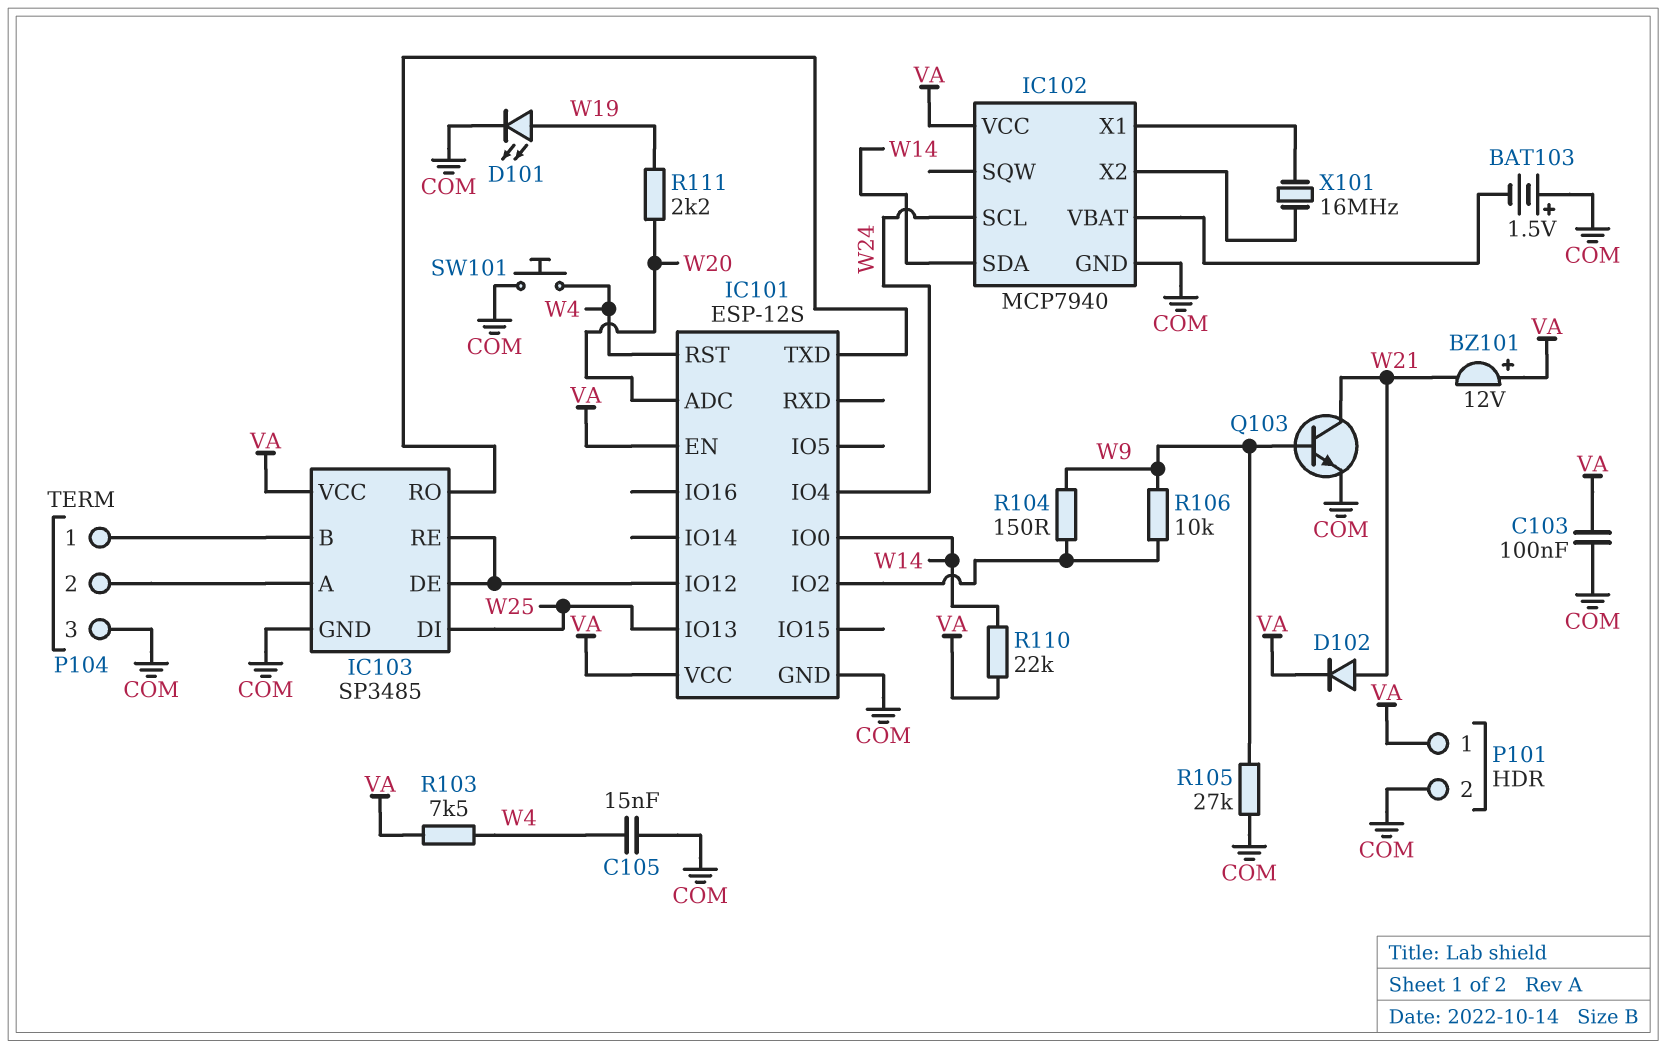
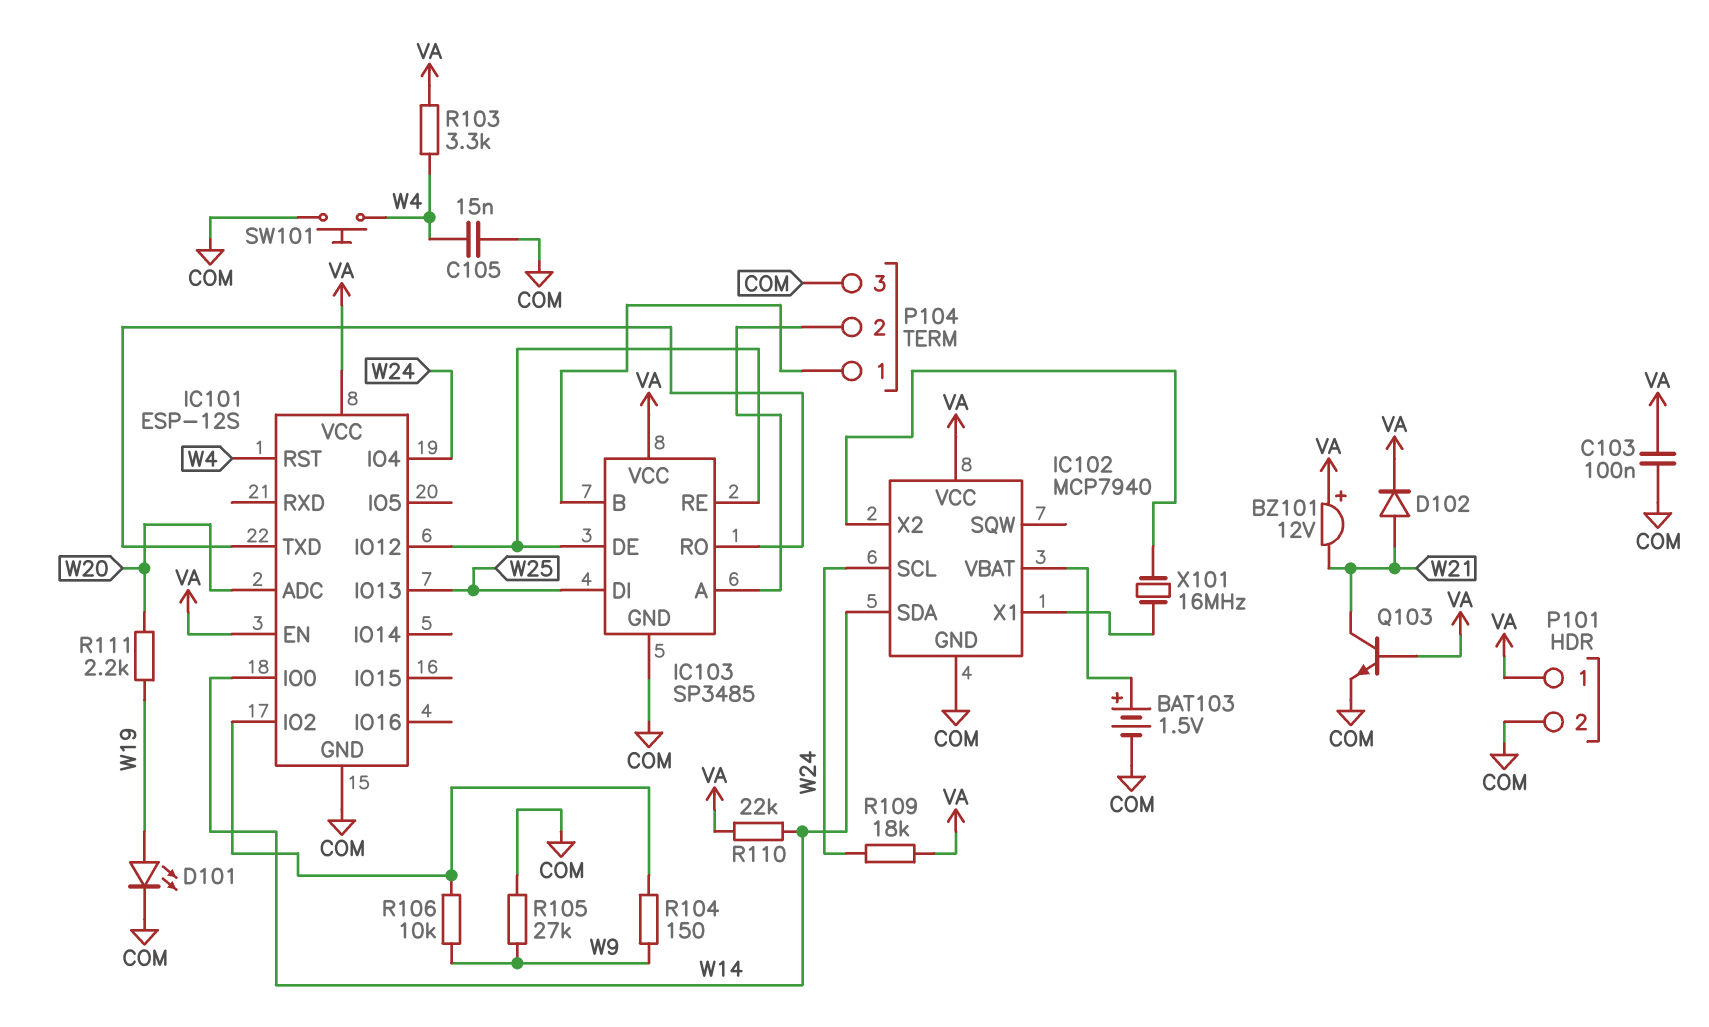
BAT103: 1.5V (plus COM, minus IC102/VBAT) -> 1.5V (plus IC102/VBAT, minus COM)
Q103: NPN (B W9, C W21, E COM) -> NPN (B VA, C W21, E COM)
R103: 7.5k (VA, W4) -> 3.3k (VA, W4)
R109: none -> 18k (VA, W24)

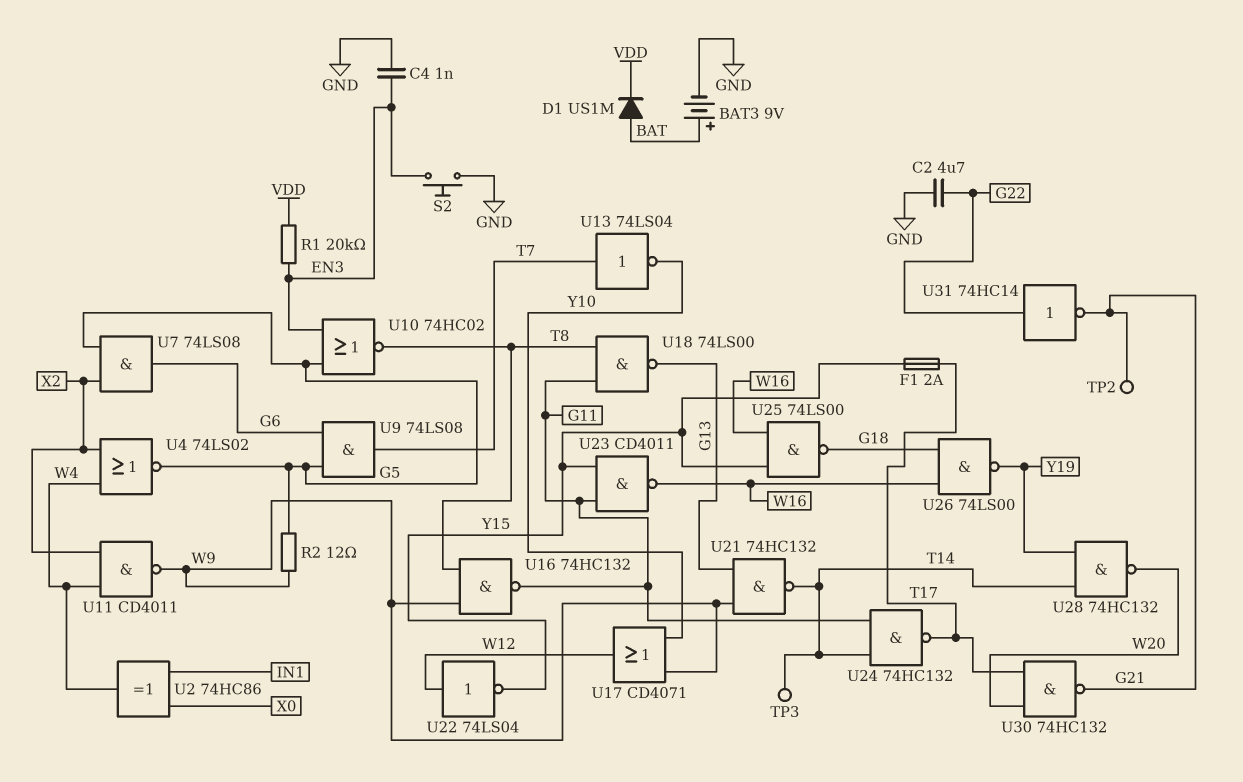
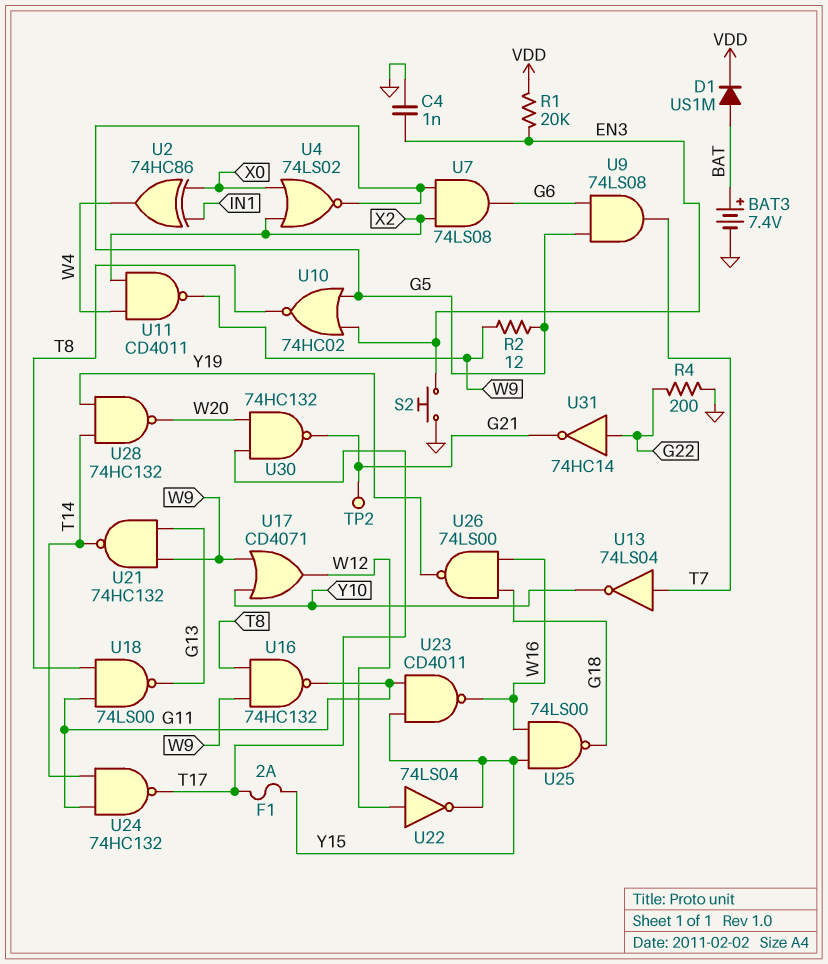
BAT3: 9V (plus BAT, minus GND) -> 7.4V (plus BAT, minus GND)
C2: 4.7uF (G22, GND) -> none
R4: none -> 200 (G22, GND)
TP3: test point (T14) -> none
U4: NOR 74LS02 (in W4, in X2, out G5) -> NOR 74LS02 (in X0, in X2, out G5)

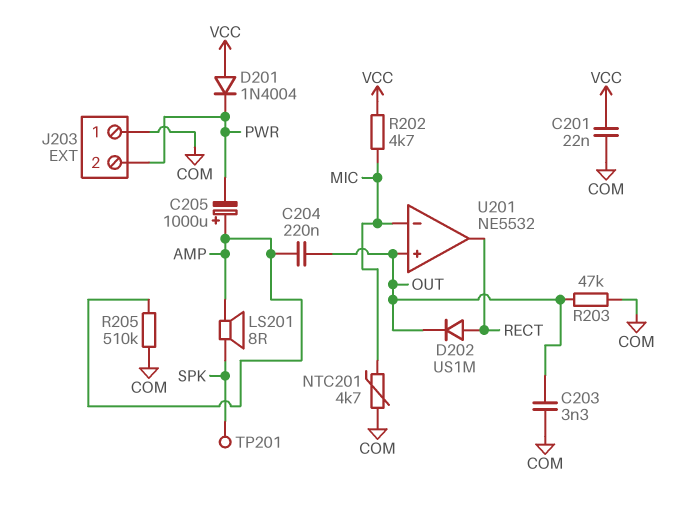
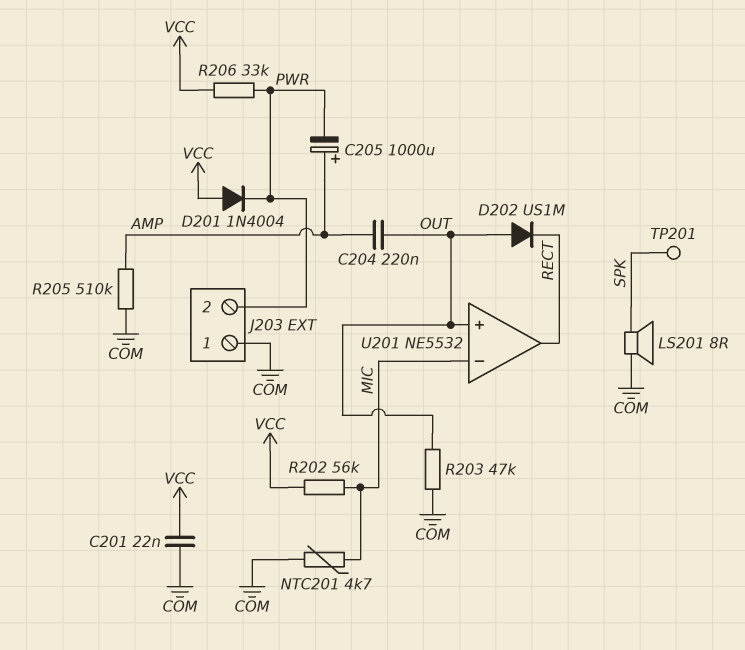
C203: 3.3nF (COM, OUT) -> none
D202: diode US1M (A RECT, K OUT) -> diode US1M (A OUT, K RECT)
LS201: speaker 8R (AMP, SPK) -> speaker 8R (COM, SPK)
R202: 4.7k (MIC, VCC) -> 56k (MIC, VCC)
R206: none -> 33k (PWR, VCC)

# [Your task]
State the number of lines above that hold the string "minus", with nothing added.

# [Solved problem]
2